» **Try it**
Make an exact transcript of the lines in the data below, starting with the one containing "white cheese: 1 -> 3" and going on through the one containing "turquoise domino: 8 -> 9", with both included and the pictures left out.

─── The records

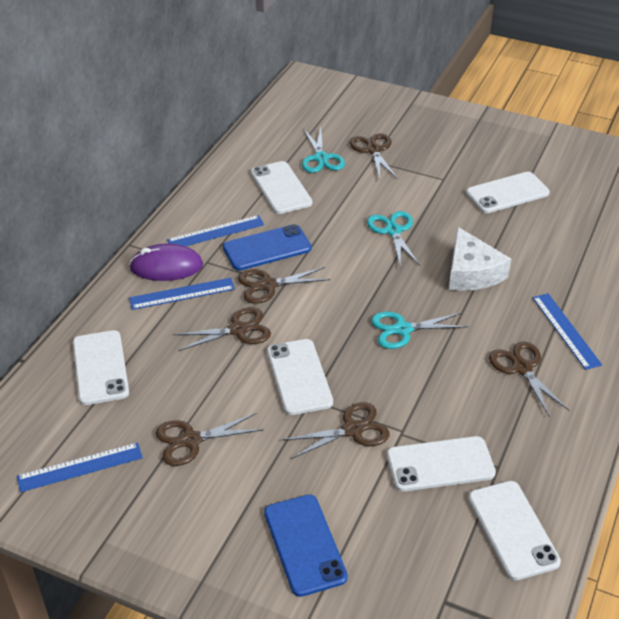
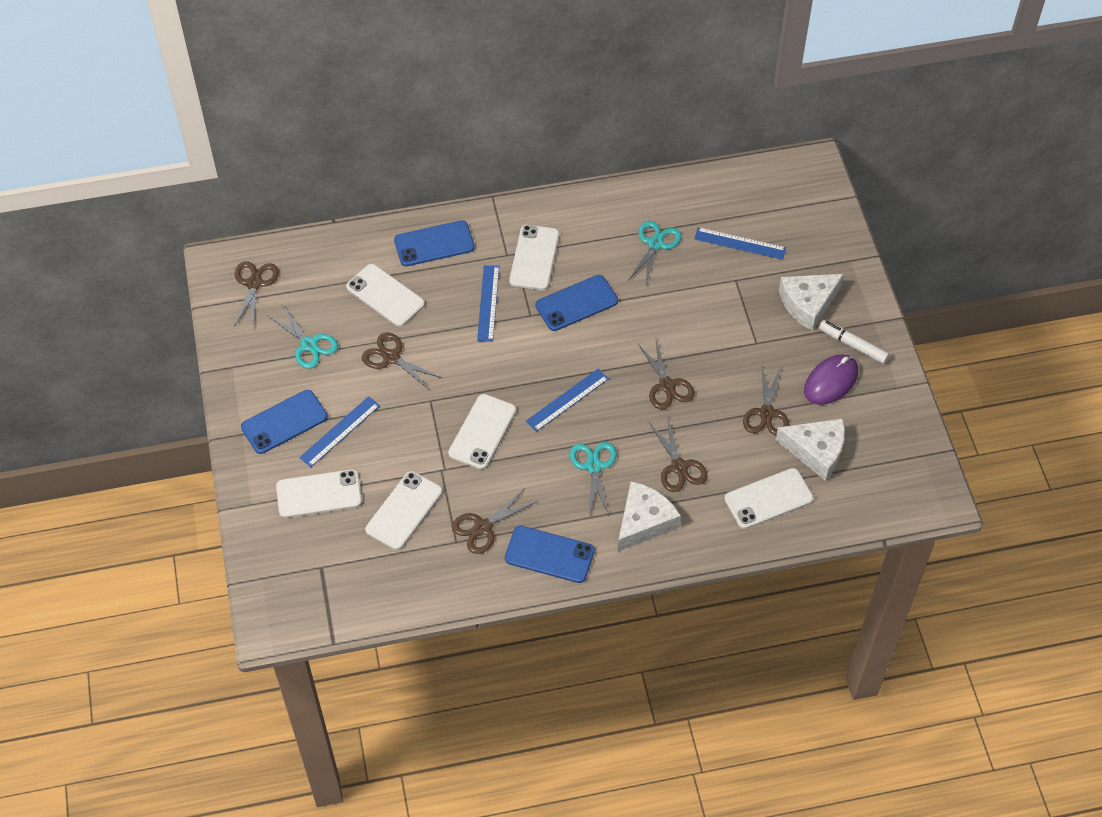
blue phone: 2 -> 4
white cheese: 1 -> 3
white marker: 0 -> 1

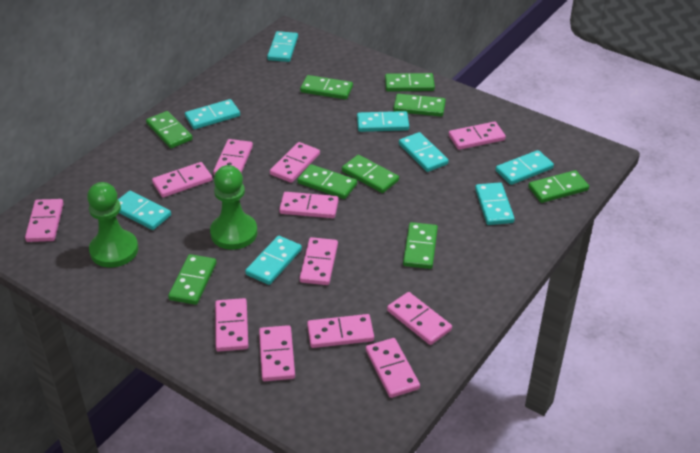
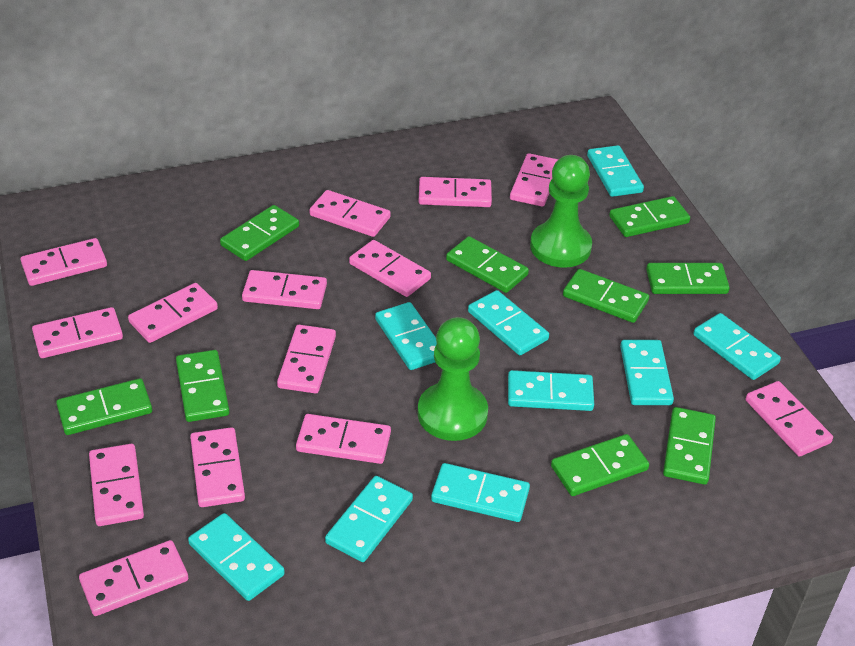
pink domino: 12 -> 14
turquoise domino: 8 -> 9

──────
─── The records

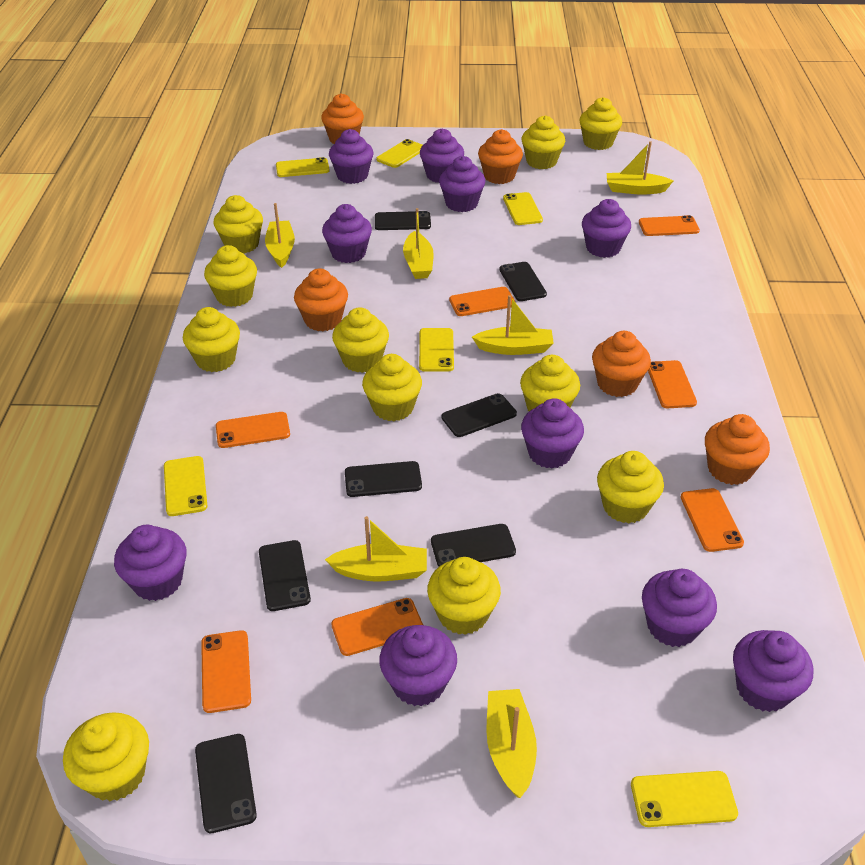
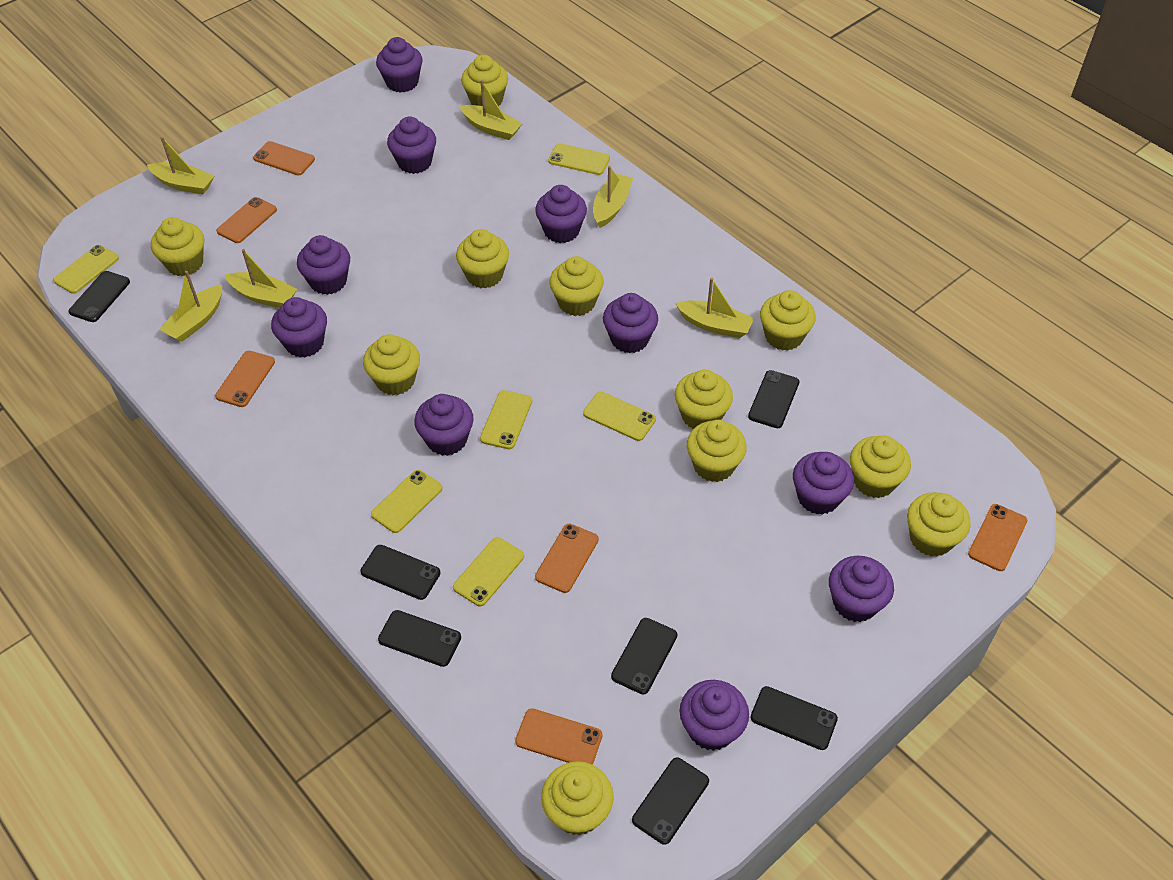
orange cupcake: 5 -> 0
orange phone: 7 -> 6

──────
─── The records

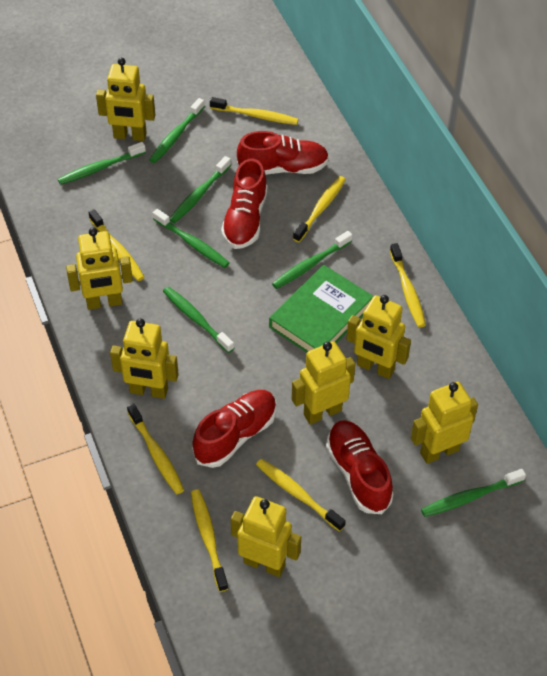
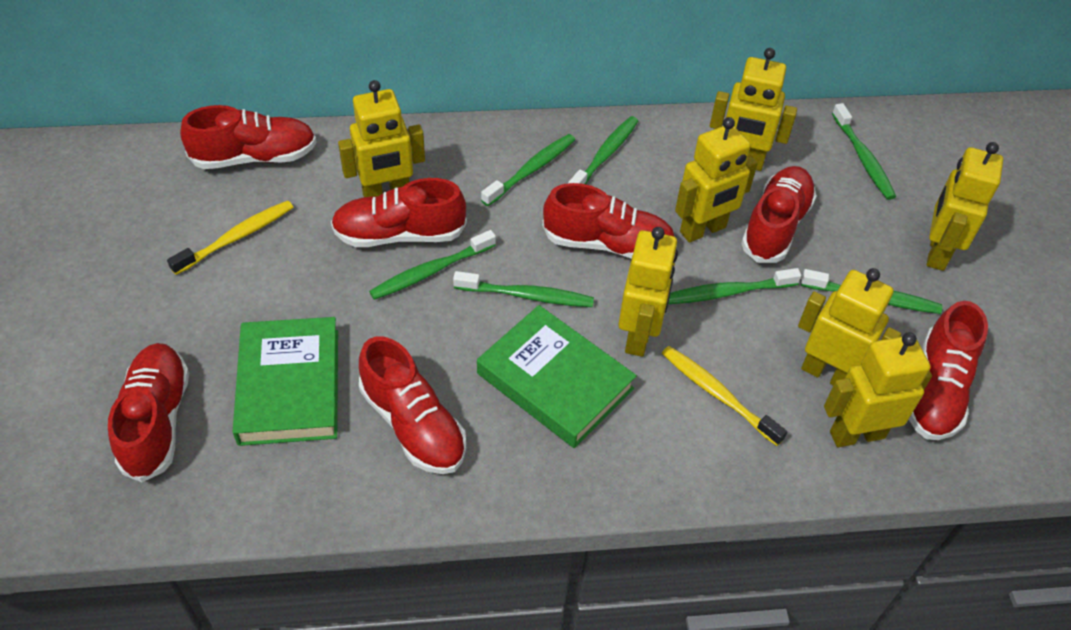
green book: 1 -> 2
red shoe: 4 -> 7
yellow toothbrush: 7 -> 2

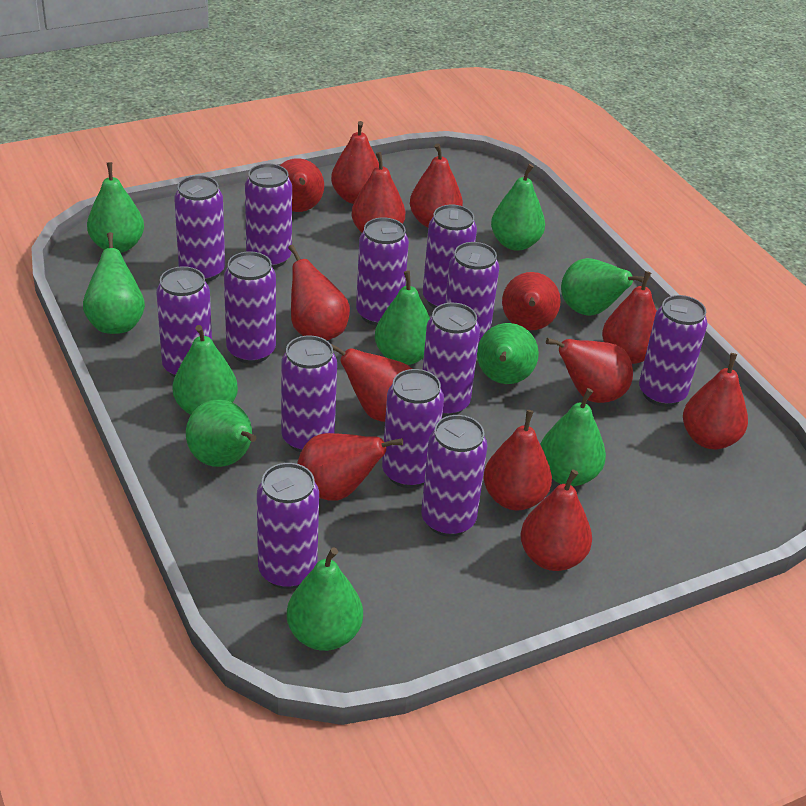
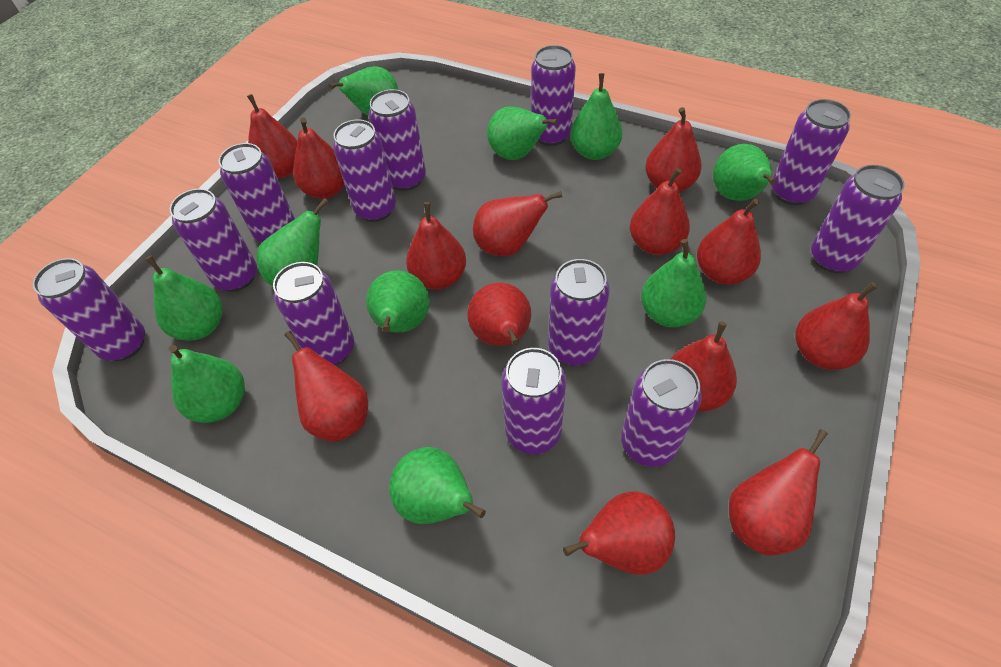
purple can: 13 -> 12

──────

» **Exercise solution**
white cheese: 1 -> 3
white marker: 0 -> 1

pink domino: 12 -> 14
turquoise domino: 8 -> 9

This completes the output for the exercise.